▸ **Data excerpts**
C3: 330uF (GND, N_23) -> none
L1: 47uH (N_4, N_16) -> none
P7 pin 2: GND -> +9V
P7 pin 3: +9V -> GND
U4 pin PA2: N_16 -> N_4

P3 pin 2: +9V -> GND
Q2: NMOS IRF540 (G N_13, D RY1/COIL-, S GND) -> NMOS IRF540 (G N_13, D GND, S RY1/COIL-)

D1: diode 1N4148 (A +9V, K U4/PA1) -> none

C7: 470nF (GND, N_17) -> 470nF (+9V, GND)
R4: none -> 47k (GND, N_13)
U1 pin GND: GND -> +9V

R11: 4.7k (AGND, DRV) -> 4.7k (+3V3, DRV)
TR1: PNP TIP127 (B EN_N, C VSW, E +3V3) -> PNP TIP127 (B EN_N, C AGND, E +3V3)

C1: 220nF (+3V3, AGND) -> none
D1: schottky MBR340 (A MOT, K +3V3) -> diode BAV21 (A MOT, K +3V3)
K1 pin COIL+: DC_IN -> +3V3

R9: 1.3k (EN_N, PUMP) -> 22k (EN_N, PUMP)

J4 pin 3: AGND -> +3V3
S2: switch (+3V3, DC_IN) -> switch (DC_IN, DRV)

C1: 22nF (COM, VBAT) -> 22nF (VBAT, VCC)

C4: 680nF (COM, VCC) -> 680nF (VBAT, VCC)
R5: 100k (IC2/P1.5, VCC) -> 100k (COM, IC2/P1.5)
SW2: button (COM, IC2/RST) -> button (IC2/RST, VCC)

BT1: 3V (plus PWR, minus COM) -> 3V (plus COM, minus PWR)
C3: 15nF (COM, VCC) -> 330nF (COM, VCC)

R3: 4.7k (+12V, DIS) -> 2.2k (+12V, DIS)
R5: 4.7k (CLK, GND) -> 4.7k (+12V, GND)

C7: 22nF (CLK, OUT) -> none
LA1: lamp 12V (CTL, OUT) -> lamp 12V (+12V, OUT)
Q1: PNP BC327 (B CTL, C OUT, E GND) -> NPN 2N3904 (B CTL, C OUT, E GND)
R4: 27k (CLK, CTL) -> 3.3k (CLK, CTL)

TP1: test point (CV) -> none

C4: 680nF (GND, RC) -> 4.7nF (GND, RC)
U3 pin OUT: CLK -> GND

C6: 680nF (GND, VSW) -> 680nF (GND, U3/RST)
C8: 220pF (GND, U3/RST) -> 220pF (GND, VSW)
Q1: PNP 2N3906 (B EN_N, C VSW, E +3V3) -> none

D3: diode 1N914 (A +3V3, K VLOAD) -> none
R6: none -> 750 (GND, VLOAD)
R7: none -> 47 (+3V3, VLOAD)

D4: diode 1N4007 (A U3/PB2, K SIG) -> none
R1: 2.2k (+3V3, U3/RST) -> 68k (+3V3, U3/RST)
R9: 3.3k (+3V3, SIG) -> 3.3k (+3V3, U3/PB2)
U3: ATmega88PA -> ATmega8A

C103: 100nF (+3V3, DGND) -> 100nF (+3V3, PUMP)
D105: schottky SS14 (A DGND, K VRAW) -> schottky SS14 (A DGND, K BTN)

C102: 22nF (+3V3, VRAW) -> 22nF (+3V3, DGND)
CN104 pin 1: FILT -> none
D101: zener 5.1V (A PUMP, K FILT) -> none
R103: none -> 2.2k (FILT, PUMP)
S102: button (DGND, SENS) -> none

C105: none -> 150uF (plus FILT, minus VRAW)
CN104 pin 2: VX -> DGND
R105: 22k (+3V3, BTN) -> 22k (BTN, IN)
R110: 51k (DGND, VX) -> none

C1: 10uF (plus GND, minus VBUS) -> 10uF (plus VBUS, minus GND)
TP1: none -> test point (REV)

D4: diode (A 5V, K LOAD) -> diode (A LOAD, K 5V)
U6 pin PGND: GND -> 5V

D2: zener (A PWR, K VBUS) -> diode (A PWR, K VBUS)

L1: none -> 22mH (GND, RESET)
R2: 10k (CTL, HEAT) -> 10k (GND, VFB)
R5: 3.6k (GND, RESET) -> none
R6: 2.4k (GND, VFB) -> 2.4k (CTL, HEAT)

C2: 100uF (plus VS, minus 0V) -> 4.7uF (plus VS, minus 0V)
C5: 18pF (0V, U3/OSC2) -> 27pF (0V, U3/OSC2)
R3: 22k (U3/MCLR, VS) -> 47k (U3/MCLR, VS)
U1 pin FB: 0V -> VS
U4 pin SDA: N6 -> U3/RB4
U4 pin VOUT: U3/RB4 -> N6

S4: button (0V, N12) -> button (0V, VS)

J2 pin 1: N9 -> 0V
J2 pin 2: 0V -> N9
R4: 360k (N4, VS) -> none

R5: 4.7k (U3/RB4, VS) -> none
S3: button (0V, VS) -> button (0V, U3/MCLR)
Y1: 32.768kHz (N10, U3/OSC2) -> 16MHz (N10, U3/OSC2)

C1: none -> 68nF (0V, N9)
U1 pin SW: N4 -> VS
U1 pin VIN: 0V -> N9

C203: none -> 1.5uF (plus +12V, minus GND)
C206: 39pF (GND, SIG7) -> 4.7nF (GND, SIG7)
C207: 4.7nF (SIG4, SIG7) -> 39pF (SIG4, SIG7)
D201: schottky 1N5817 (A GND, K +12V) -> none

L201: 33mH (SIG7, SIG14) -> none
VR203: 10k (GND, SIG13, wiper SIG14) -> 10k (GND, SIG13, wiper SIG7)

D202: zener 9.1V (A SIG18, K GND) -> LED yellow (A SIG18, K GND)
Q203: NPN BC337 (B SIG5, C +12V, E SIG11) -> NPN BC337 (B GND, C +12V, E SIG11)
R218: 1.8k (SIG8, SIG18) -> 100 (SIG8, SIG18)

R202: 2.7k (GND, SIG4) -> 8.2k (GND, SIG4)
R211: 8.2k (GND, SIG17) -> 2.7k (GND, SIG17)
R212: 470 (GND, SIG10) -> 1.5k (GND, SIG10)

▸ **Task goal**
Search the entries for the word "COIL", then copy every line in which it is found.

▸ **Answer box**
Q2: NMOS IRF540 (G N_13, D RY1/COIL-, S GND) -> NMOS IRF540 (G N_13, D GND, S RY1/COIL-)
K1 pin COIL+: DC_IN -> +3V3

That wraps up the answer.